| The task |
Leaving the images behind, copy every line of the records exactly.

::: Supplied material :::

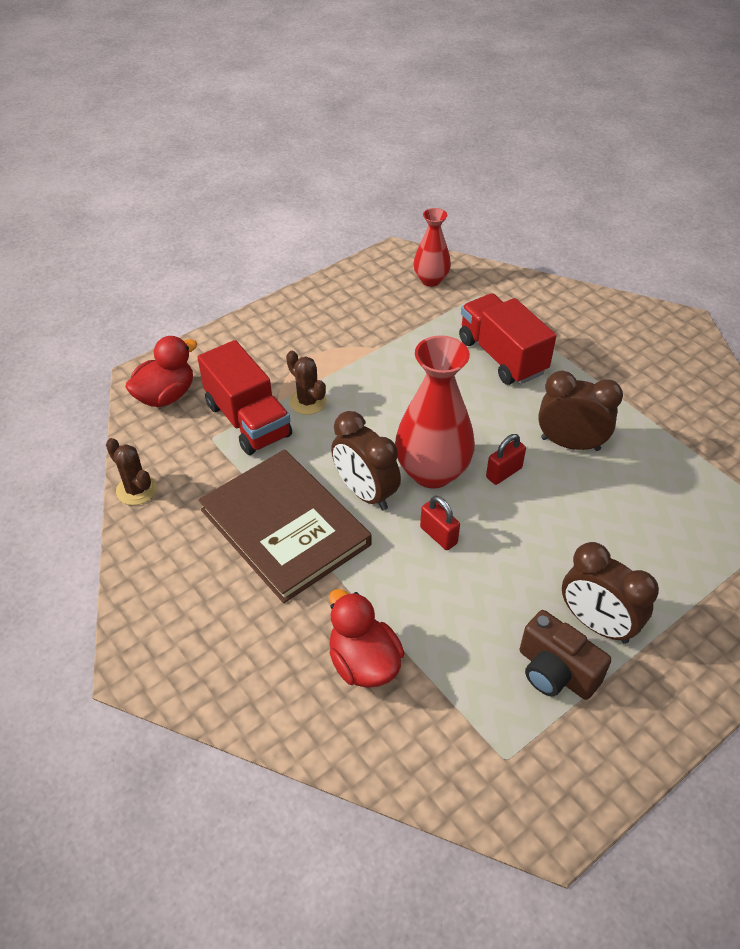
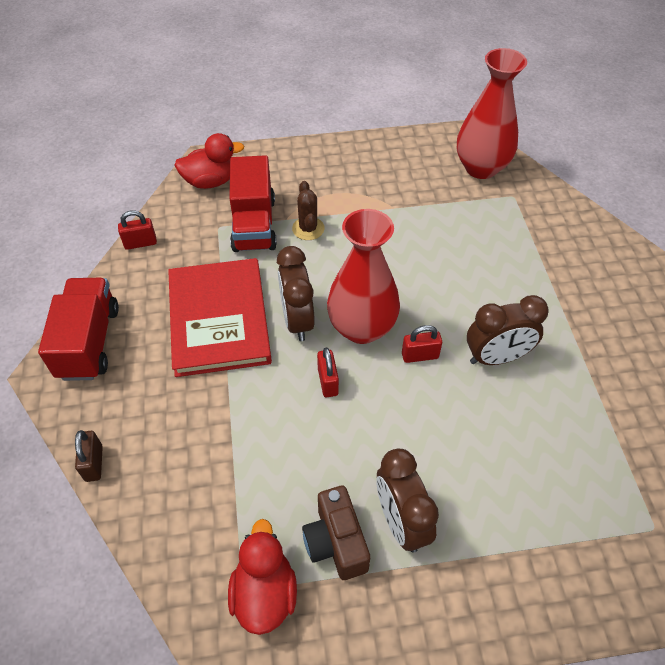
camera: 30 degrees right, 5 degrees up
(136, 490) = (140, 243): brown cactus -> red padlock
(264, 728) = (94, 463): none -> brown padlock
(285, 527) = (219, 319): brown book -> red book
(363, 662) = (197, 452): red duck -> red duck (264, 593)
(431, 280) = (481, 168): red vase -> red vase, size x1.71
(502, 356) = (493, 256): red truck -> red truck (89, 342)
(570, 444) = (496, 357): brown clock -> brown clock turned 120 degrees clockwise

:::

| Answer box |
camera: 30 degrees right, 5 degrees up
(136, 490) = (140, 243): brown cactus -> red padlock
(264, 728) = (94, 463): none -> brown padlock
(285, 527) = (219, 319): brown book -> red book
(363, 662) = (197, 452): red duck -> red duck (264, 593)
(431, 280) = (481, 168): red vase -> red vase, size x1.71
(502, 356) = (493, 256): red truck -> red truck (89, 342)
(570, 444) = (496, 357): brown clock -> brown clock turned 120 degrees clockwise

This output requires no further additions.